In the records below, find the line containing "none -> white padlock [242,199,264,260]" and the line containing "pink pan [625,160,787,291]". Give again exactly those lines and every line between them, omitting the pictures.

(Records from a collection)
<<<<

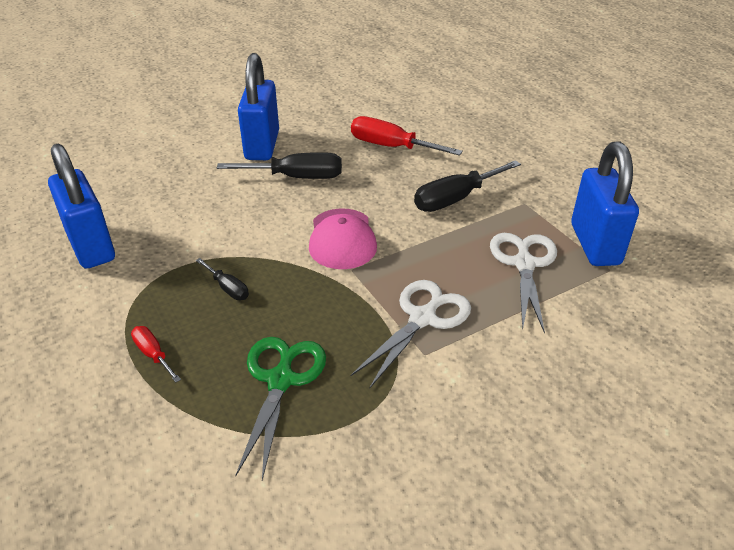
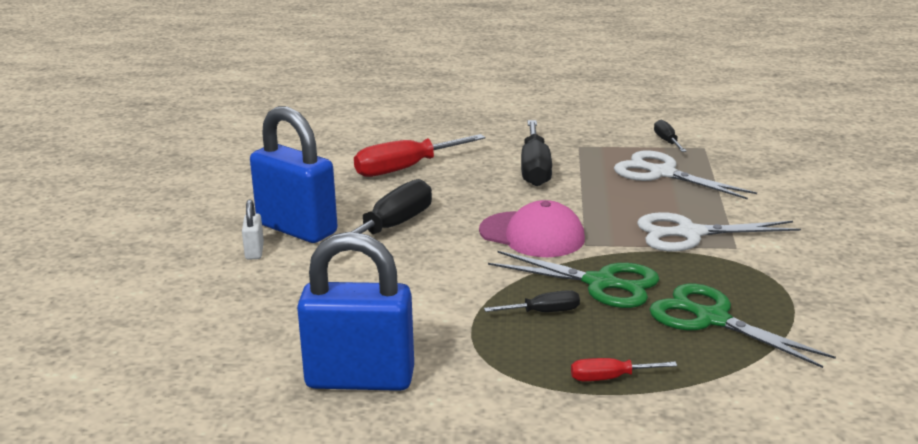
camera: 55 degrees left, 15 degrees down
white scissors [350,280,471,389] -> white scissors turned 75 degrees counterclockwise [637,212,801,251]
blue padlock [571,141,639,266] -> black screwdriver [654,119,686,152]
none -> white padlock [242,199,264,260]
none -> green scissors [488,251,659,308]

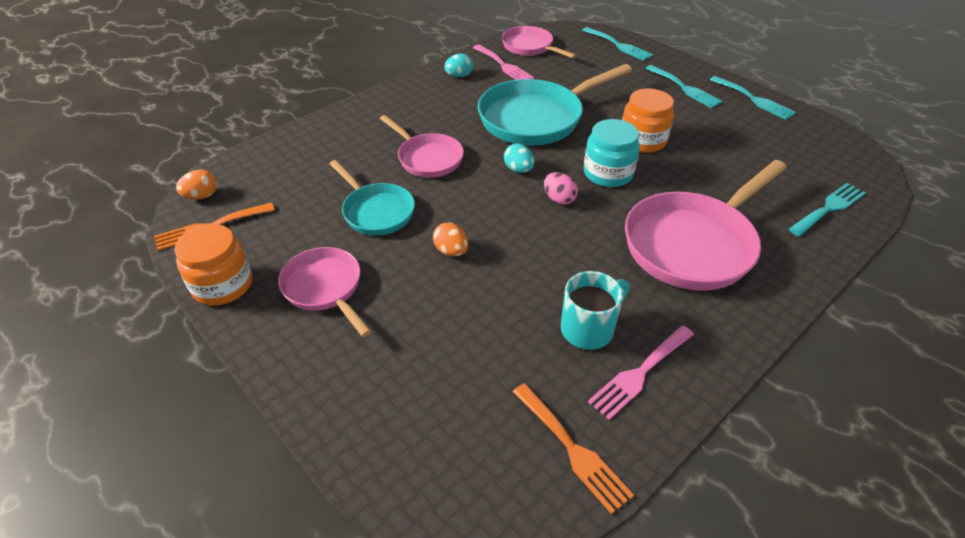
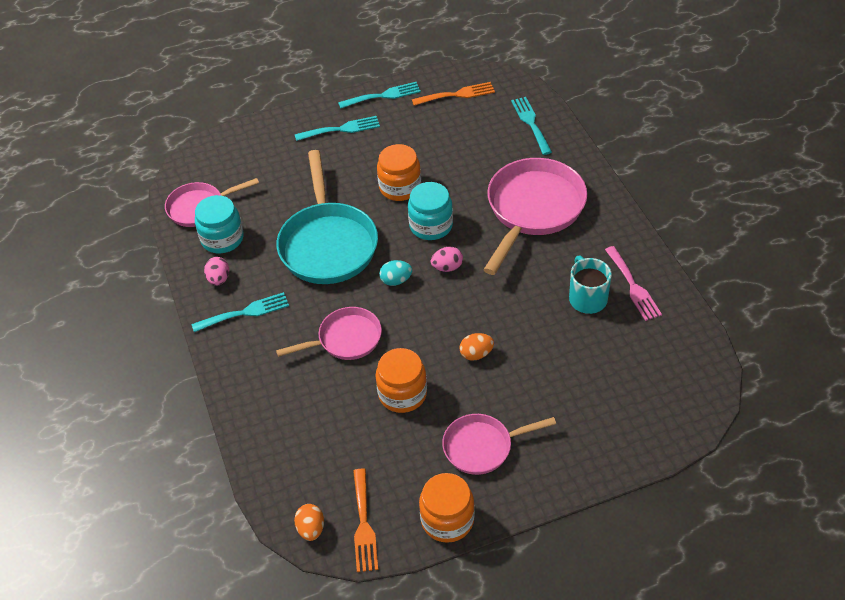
camera: 65 degrees left, 5 degrees up
turquoise pan [330,160,415,235] -> orange jar [376,348,427,413]
turquoise egg [444,53,473,77] -> pink egg [204,257,229,286]
pink fork [473,45,534,80] -> turquoise jar [195,195,244,253]
orange fork [513,383,634,514] -> orange fork moved to [412,82,495,106]
turquoise fork [582,27,653,61] -> turquoise fork moved to [192,292,289,332]
pink pan [625,160,787,291] -> pink pan turned 135 degrees counterclockwise [483,158,587,275]

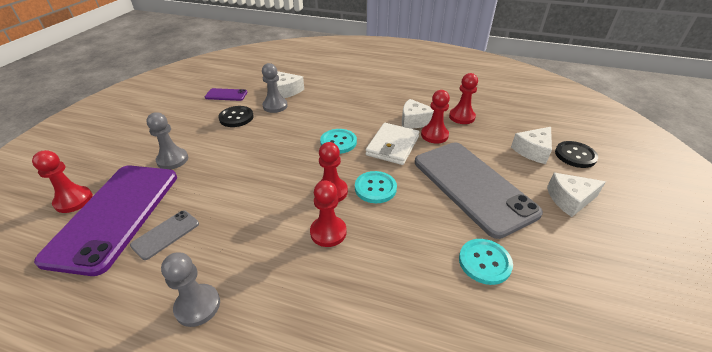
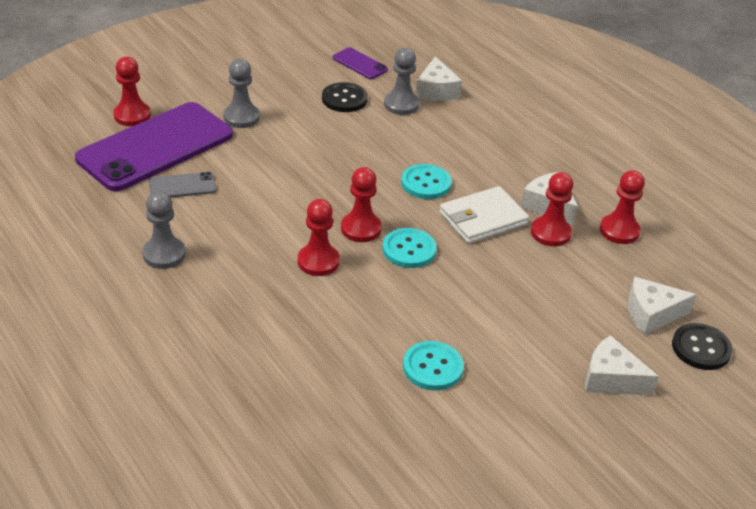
camera: 35 degrees right, 0 degrees up
grey phone [415,142,543,239] -> none

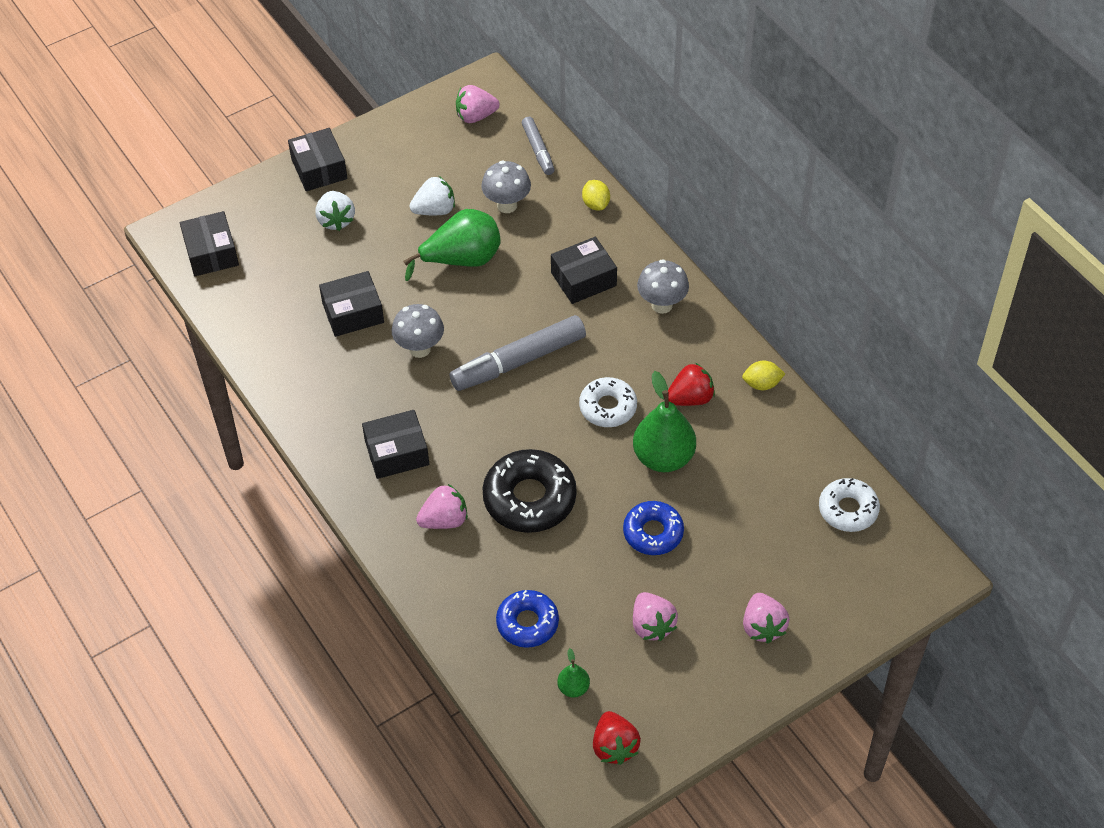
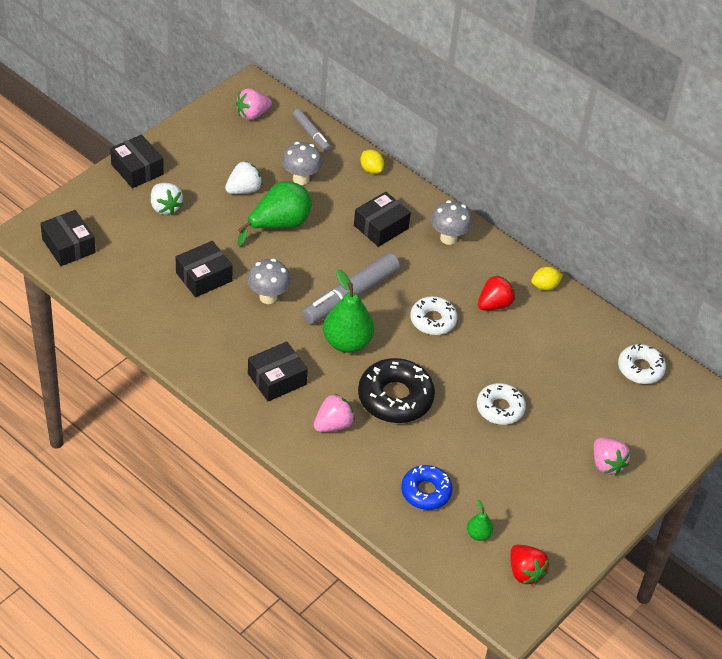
camera: 20 degrees left, 5 degrees down
blue donut [623,501,684,555] -> white donut [477,383,526,425]
green pear [633,371,696,472] -> green pear moved to [323,269,374,353]
pink strawberry [633,592,678,641] -> none

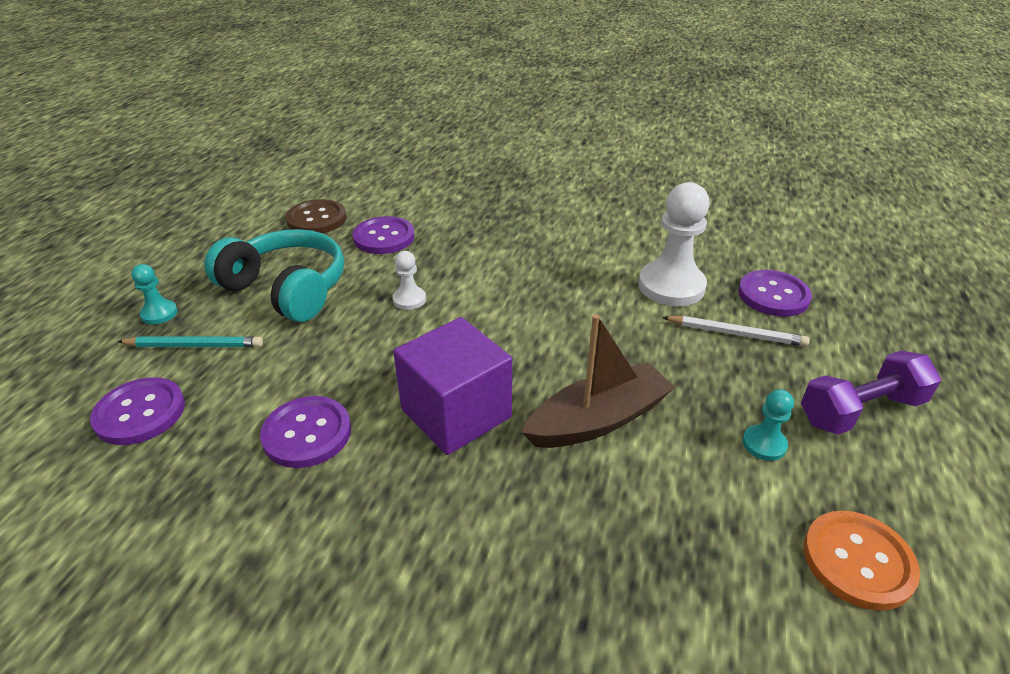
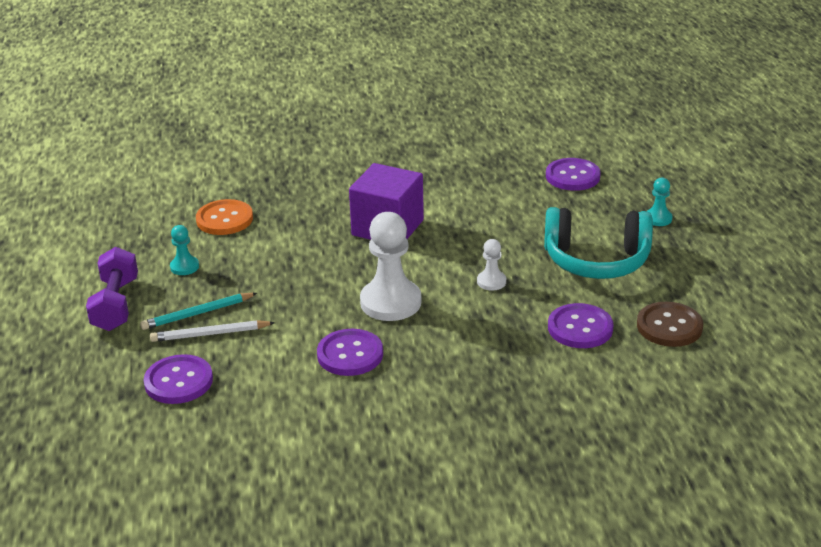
camera: 155 degrees right, 5 degrees down
turquoise pencil [117,336,263,347] -> turquoise pencil moved to [140,293,257,330]
purple button [260,396,351,468] -> purple button moved to [317,329,383,376]
brown boat [521,314,675,448] -> none
white pawn [638,182,710,306] -> white pawn moved to [360,212,421,321]
purple dumbbell [801,351,941,435] -> purple dumbbell turned 45 degrees counterclockwise [86,247,138,331]
orange button [804,511,920,611] -> orange button moved to [196,199,253,235]

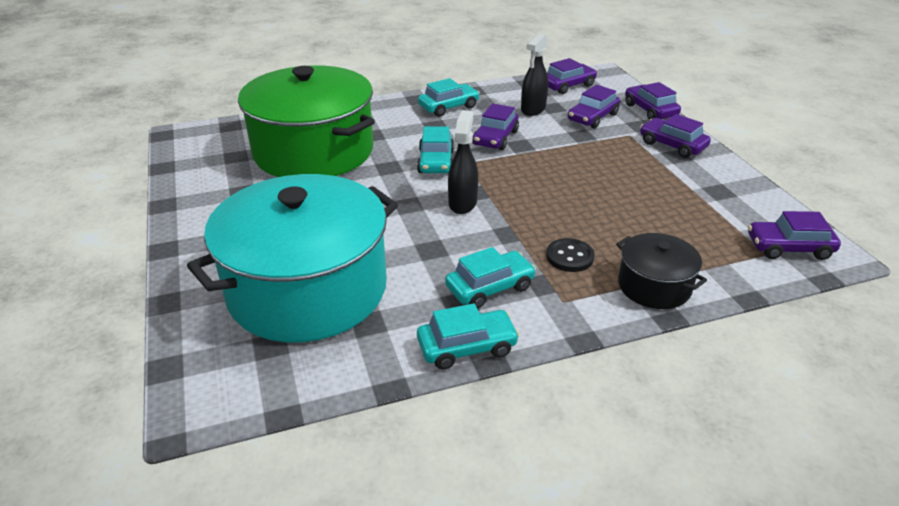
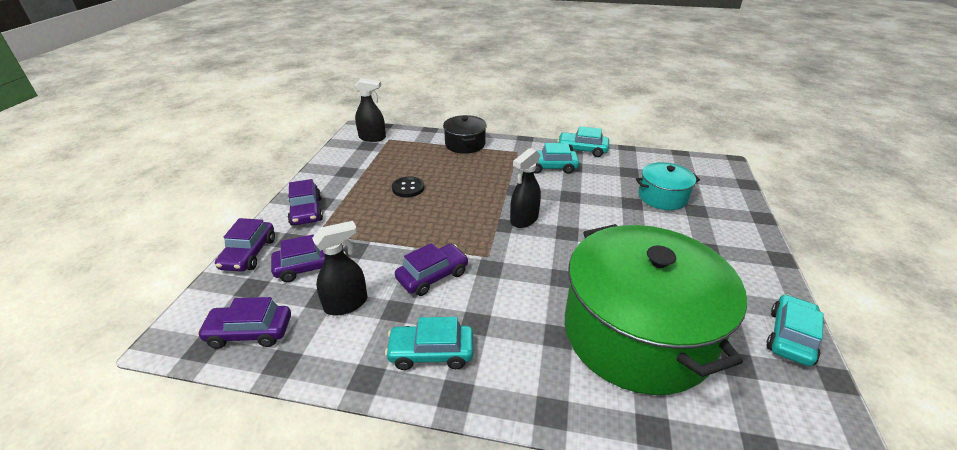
camera: 150 degrees left, 0 degrees up
turquoise pot [187,174,398,342] -> turquoise pot [636,162,700,210], size x0.46
turquoise car [417,126,454,173] -> turquoise car moved to [766,294,824,366]
black button [546,238,595,272] -> black button moved to [392,177,425,198]
purple car [748,211,841,260] -> black spray bottle [355,78,386,142]

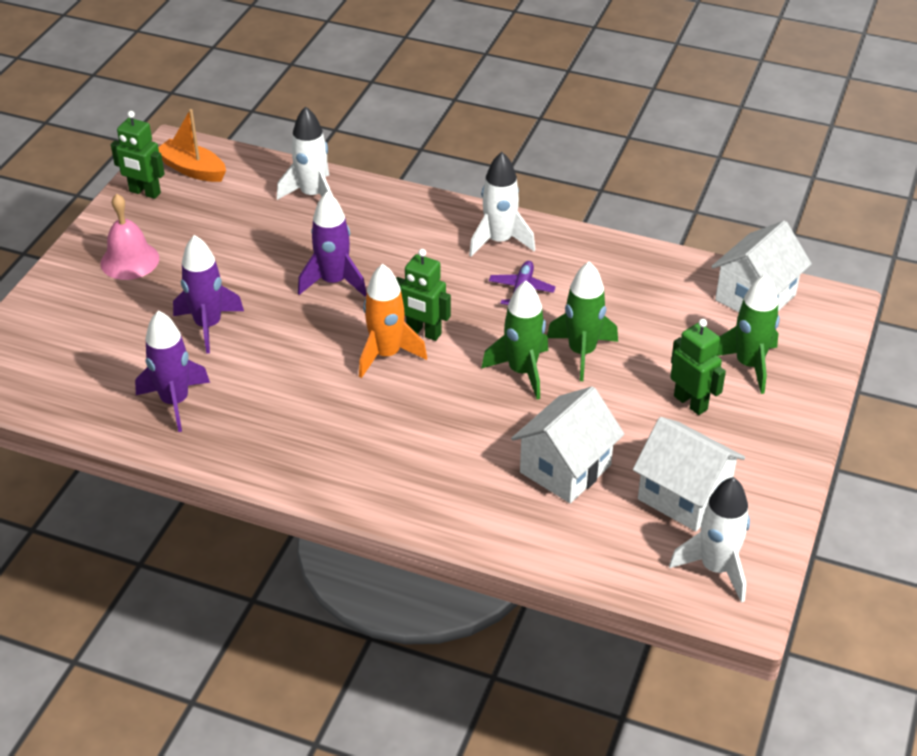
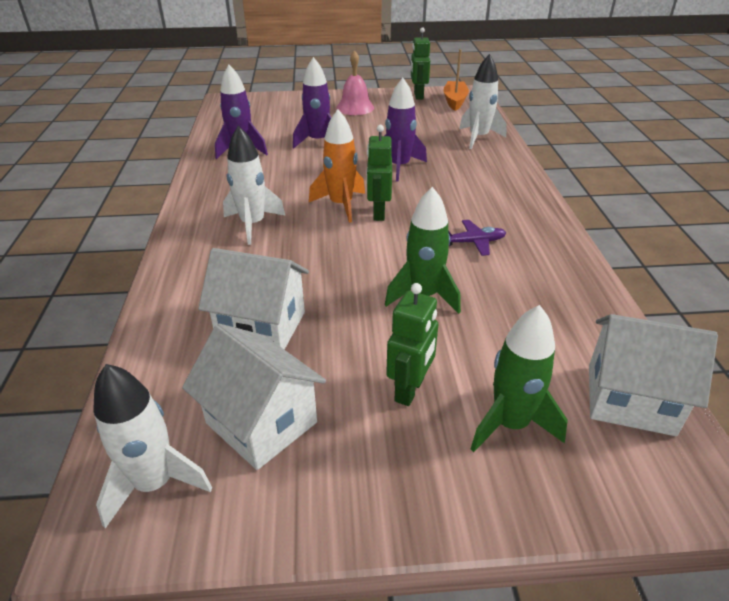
camera: 65 degrees right, 5 degrees down
white rocket [469,152,536,257] -> white rocket moved to [223,126,286,245]
green rocket [481,281,548,399] -> none
white house [633,417,745,531] -> white house turned 60 degrees counterclockwise [182,324,326,470]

>>>>

Finished task —
none -> white padlock [242,199,264,260]
none -> green scissors [488,251,659,308]

camera: 65 degrees left, 5 degrees up
turquoise pan [330,160,415,235] -> orange jar [376,348,427,413]
turquoise egg [444,53,473,77] -> pink egg [204,257,229,286]
pink fork [473,45,534,80] -> turquoise jar [195,195,244,253]
orange fork [513,383,634,514] -> orange fork moved to [412,82,495,106]
turquoise fork [582,27,653,61] -> turquoise fork moved to [192,292,289,332]
pink pan [625,160,787,291] -> pink pan turned 135 degrees counterclockwise [483,158,587,275]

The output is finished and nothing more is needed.